DATA SHOWN =>
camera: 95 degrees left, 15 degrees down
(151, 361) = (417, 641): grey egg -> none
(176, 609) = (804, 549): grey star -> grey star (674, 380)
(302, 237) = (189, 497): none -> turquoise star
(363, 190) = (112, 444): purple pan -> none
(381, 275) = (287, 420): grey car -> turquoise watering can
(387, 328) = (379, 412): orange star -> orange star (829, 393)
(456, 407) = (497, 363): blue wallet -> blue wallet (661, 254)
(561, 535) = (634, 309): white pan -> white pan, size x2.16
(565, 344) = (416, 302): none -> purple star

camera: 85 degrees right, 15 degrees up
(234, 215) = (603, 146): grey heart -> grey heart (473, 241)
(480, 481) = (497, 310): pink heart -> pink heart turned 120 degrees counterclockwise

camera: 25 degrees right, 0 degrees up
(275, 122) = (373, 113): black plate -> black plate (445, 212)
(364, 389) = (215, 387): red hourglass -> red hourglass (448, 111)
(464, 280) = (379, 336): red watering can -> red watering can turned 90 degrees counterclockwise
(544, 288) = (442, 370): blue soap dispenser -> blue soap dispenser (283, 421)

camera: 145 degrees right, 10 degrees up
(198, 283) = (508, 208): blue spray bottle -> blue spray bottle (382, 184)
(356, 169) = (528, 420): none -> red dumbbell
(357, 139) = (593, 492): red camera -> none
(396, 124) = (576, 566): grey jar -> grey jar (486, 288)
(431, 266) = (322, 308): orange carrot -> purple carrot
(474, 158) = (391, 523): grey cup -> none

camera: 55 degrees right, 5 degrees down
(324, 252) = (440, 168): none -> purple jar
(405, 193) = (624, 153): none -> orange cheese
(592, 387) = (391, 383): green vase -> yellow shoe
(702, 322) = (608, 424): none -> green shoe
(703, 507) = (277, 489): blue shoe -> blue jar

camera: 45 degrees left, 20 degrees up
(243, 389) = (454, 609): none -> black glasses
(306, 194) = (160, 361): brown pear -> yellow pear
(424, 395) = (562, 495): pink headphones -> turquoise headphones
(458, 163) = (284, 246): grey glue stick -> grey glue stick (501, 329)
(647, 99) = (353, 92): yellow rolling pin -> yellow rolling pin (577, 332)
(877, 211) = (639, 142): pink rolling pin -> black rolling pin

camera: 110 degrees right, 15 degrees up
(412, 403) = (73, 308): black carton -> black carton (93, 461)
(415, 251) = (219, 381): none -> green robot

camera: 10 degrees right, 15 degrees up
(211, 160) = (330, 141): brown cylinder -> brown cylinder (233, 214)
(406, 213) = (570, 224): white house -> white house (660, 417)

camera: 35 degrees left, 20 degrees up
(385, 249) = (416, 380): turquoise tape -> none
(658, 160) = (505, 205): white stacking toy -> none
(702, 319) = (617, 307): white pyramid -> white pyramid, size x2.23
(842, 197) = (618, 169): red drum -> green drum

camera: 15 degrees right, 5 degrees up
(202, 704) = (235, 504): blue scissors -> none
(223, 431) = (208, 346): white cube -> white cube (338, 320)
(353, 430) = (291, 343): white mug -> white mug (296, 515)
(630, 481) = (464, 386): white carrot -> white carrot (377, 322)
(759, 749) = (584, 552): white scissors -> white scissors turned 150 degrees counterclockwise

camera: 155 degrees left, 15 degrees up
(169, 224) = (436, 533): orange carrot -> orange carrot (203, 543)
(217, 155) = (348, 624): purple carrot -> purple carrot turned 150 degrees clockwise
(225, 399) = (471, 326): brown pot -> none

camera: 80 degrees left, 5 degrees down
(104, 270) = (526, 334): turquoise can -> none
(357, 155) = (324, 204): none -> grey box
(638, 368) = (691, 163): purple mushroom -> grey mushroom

ASSIGNMENT => Going down the listing above, begin printing at the line with "(306, 194) = (160, 361): brown" and finish with the line with "camera: 110 degrees right, 15 degrees up", exactly as they appear.

SOLUTION BELOW =>
(306, 194) = (160, 361): brown pear -> yellow pear
(424, 395) = (562, 495): pink headphones -> turquoise headphones
(458, 163) = (284, 246): grey glue stick -> grey glue stick (501, 329)
(647, 99) = (353, 92): yellow rolling pin -> yellow rolling pin (577, 332)
(877, 211) = (639, 142): pink rolling pin -> black rolling pin

camera: 110 degrees right, 15 degrees up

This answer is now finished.